Object change listings
---+---

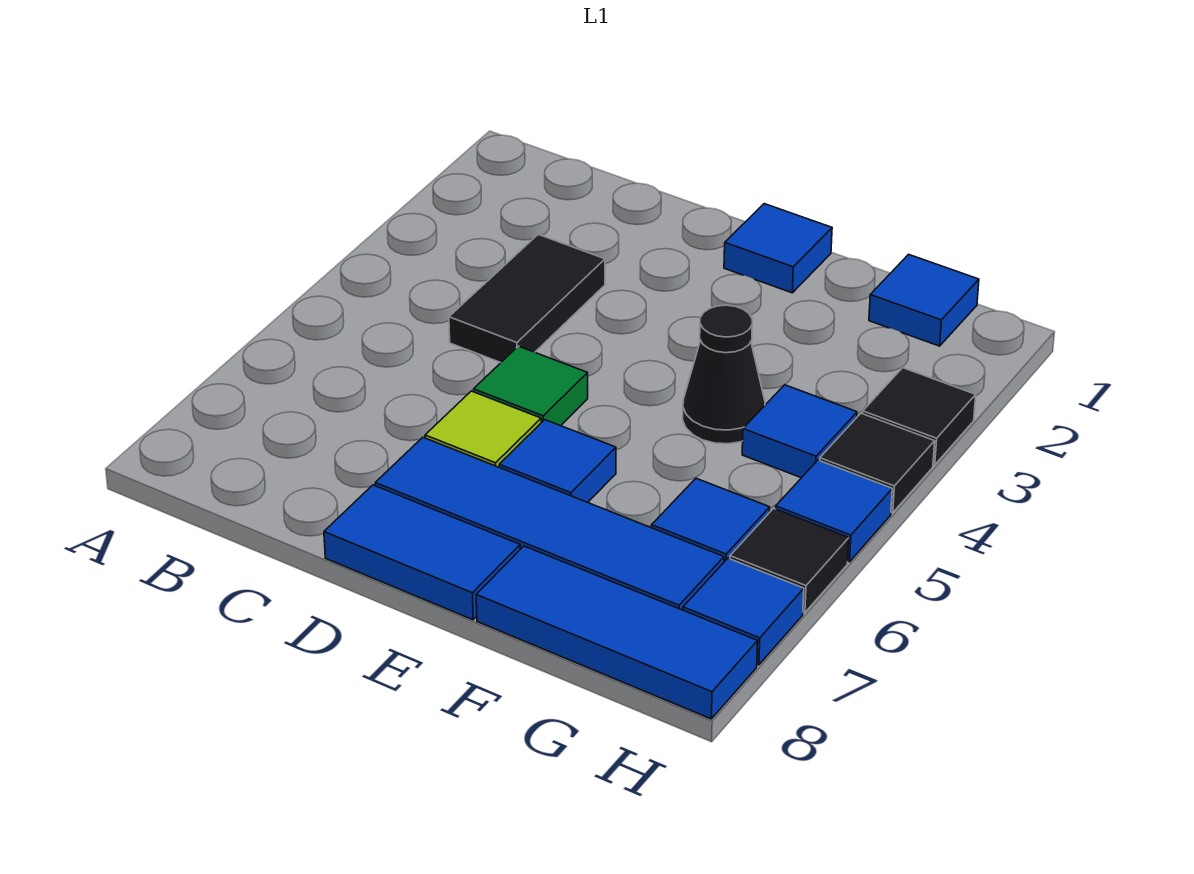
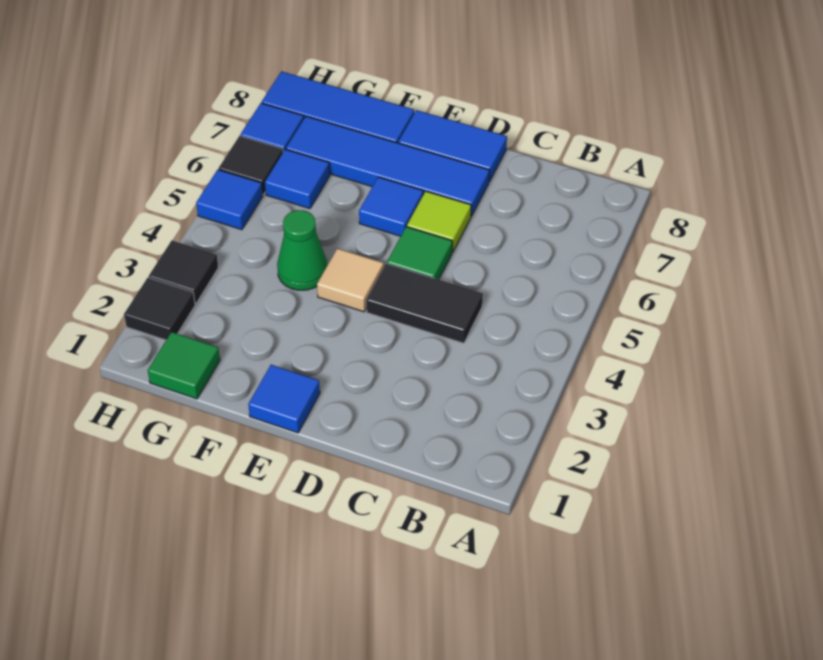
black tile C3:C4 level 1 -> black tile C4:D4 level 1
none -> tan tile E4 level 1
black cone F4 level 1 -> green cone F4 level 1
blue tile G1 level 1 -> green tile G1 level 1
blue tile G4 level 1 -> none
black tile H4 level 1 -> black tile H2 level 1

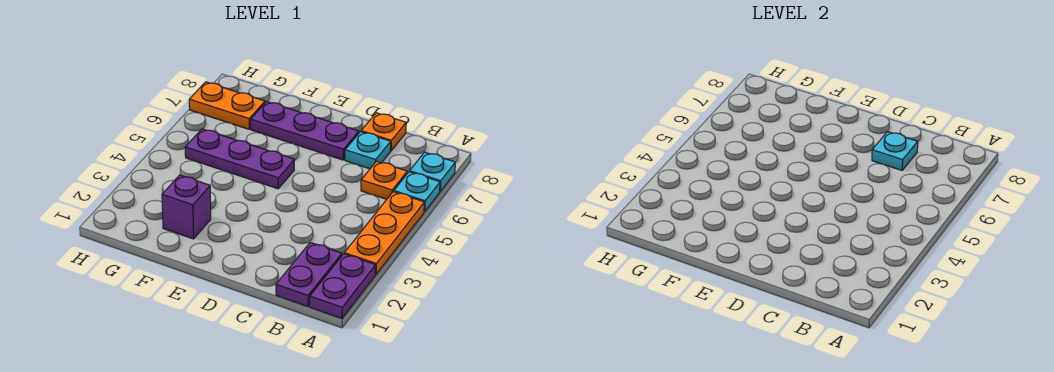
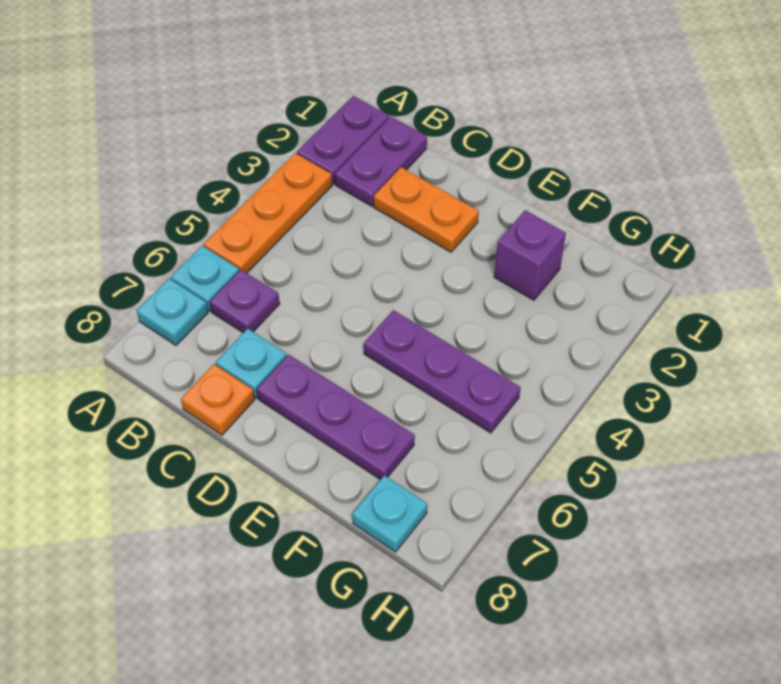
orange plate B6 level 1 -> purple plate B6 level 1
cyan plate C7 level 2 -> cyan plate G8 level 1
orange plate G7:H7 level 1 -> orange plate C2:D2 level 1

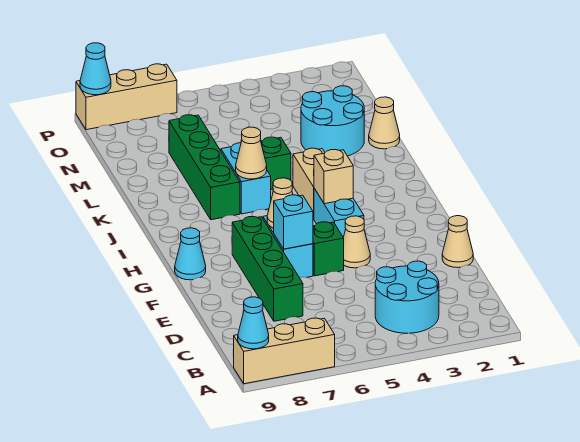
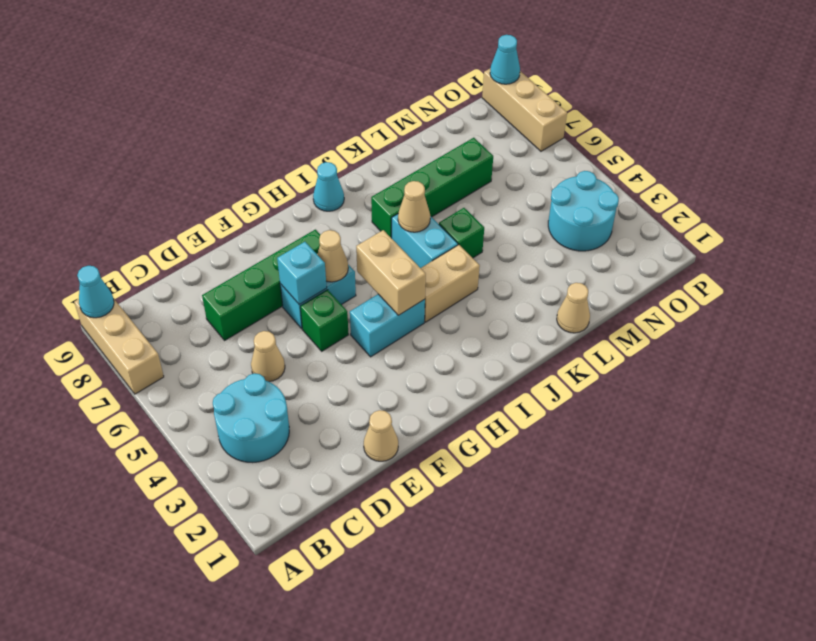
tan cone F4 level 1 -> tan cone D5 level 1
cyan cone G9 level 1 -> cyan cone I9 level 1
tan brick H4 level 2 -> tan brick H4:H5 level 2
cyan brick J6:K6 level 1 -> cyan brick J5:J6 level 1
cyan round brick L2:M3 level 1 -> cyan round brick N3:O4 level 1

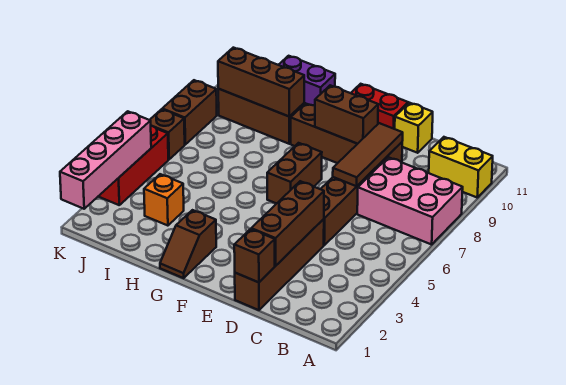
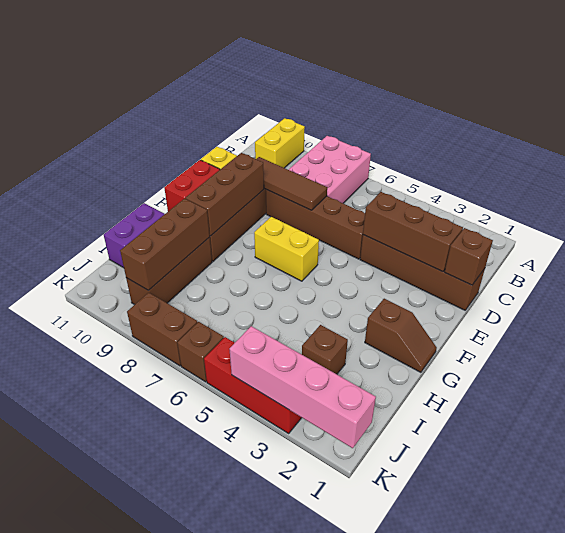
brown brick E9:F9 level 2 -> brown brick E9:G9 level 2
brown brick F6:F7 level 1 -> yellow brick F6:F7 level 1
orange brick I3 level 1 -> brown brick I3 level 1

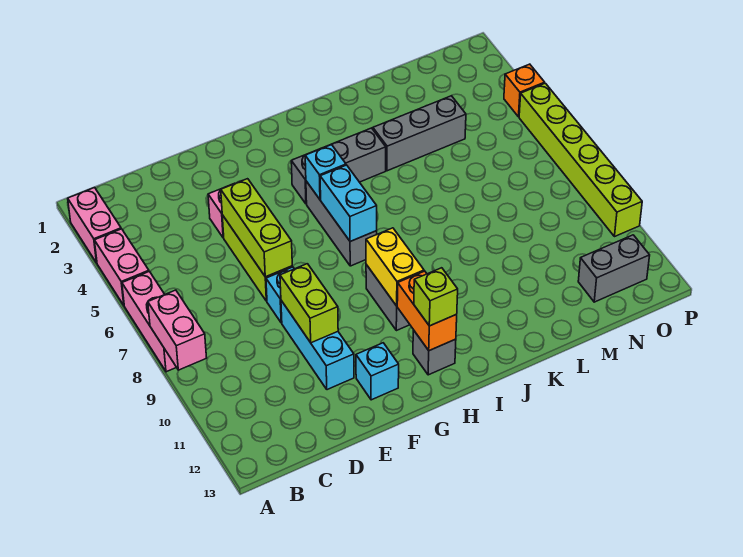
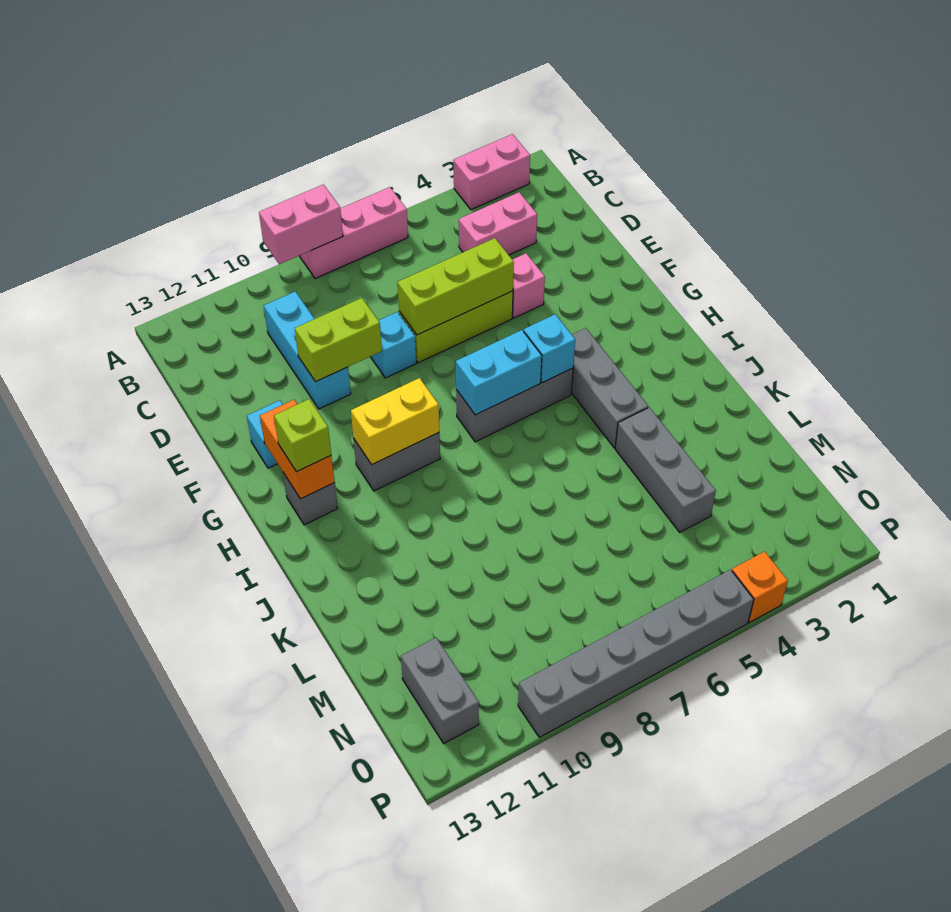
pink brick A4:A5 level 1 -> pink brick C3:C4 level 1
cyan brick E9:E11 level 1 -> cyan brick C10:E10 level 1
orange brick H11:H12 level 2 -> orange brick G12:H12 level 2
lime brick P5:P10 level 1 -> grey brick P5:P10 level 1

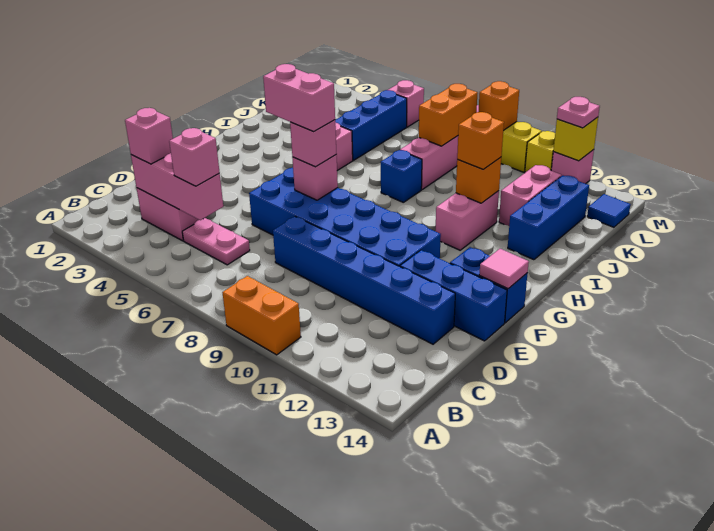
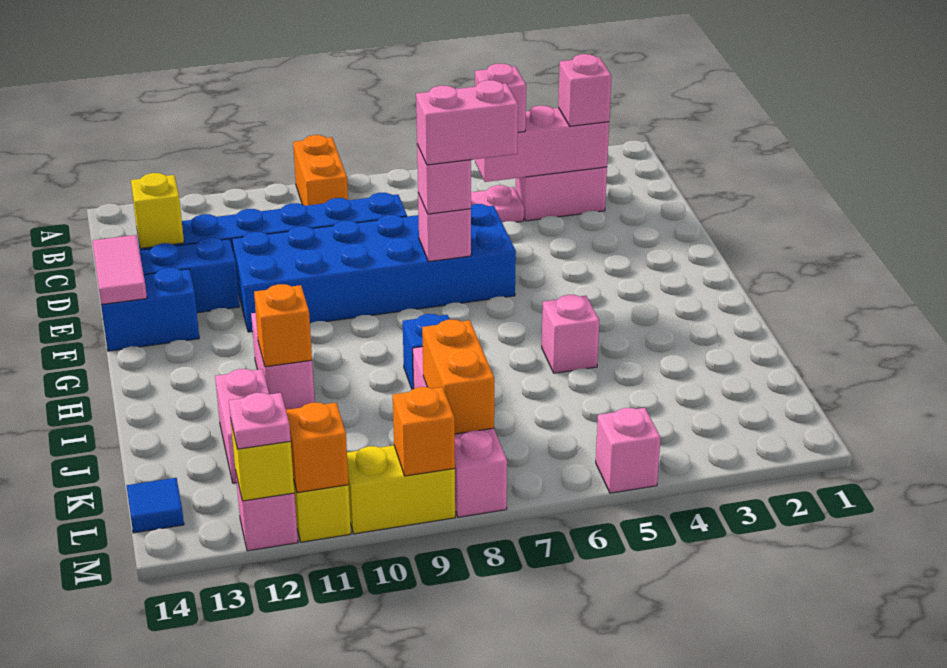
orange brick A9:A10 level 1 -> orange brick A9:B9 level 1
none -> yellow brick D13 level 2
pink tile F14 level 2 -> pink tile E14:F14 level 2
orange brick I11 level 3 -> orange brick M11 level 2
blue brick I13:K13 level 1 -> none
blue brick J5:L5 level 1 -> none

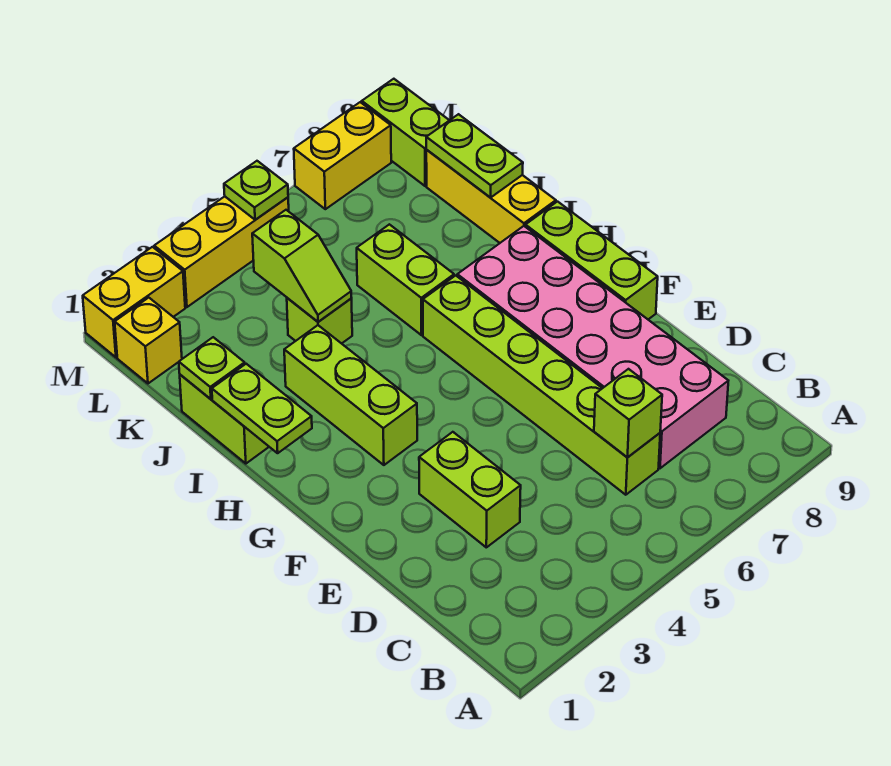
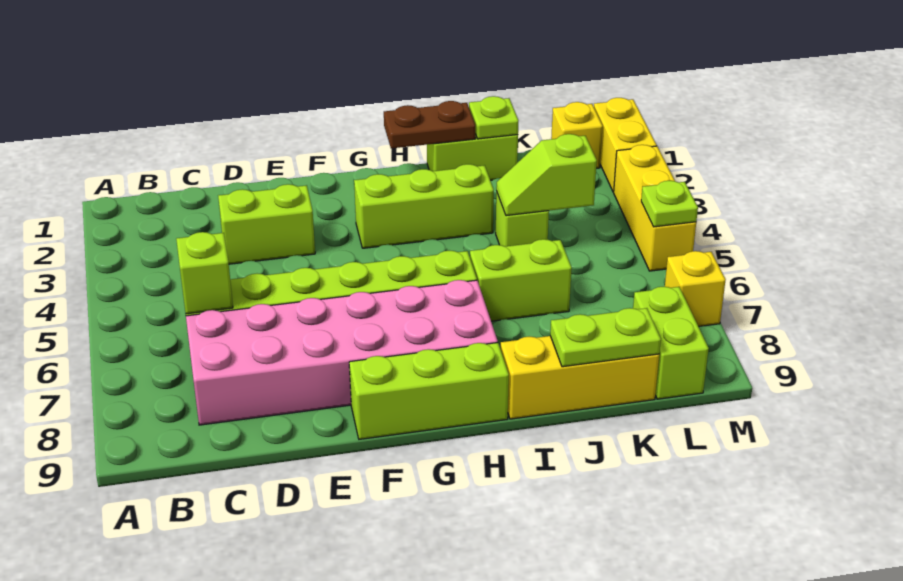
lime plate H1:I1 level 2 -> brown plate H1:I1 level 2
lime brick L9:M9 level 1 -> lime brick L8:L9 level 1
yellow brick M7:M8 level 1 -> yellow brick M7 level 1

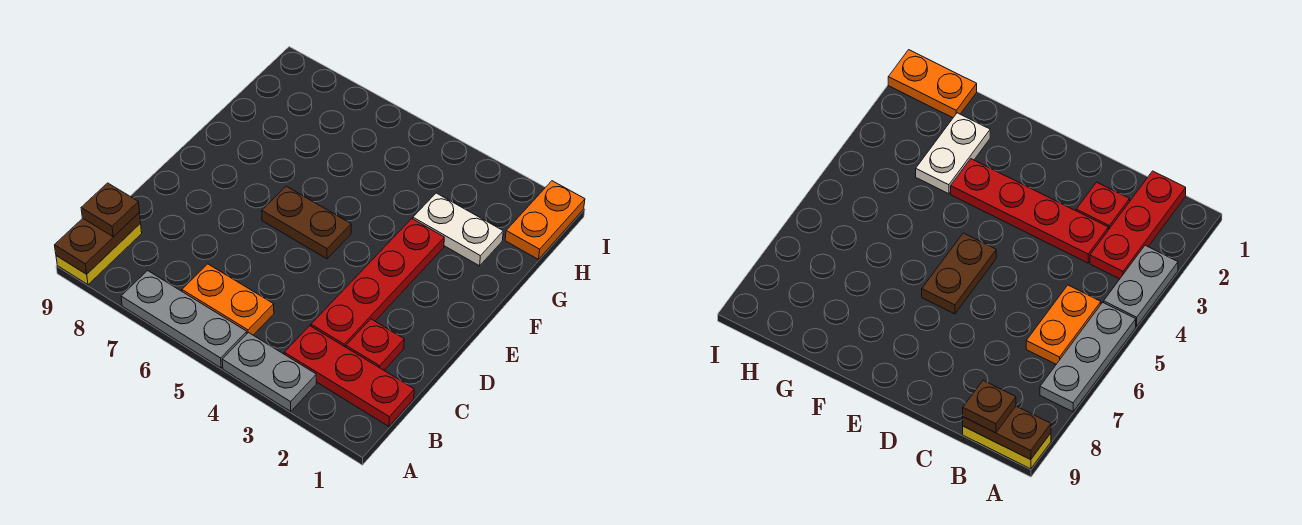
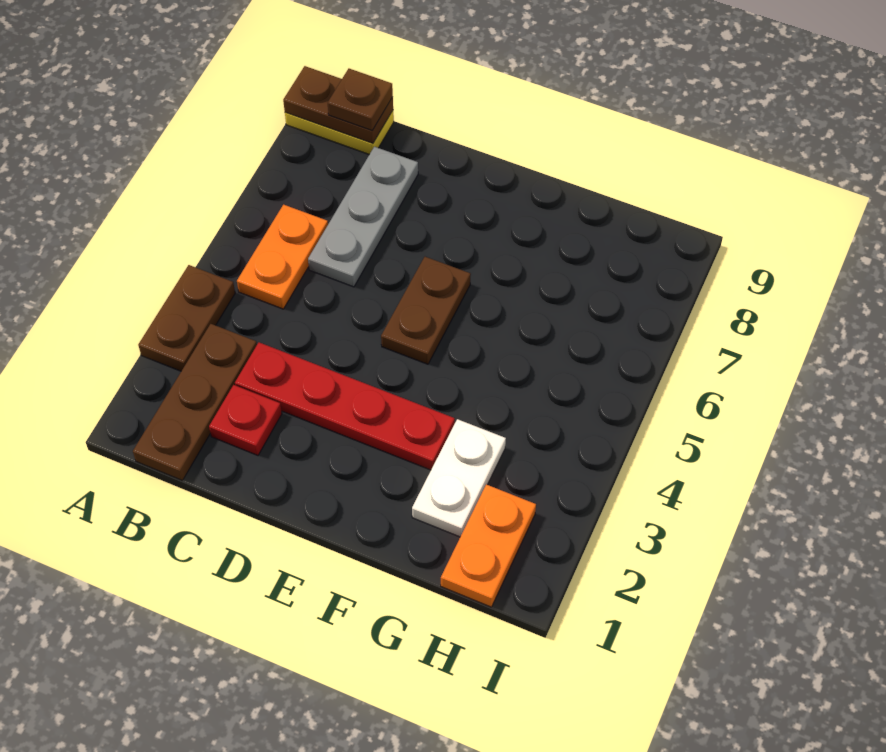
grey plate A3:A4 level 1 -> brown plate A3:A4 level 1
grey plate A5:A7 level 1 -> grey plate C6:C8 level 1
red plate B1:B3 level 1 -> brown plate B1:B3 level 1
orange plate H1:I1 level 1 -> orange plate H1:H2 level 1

---+---

## EXERCISE REQUIREMENTS
Your answer must be a single number: the count of lines in the records that hold the word "cyan".

## ANSWER BOX
5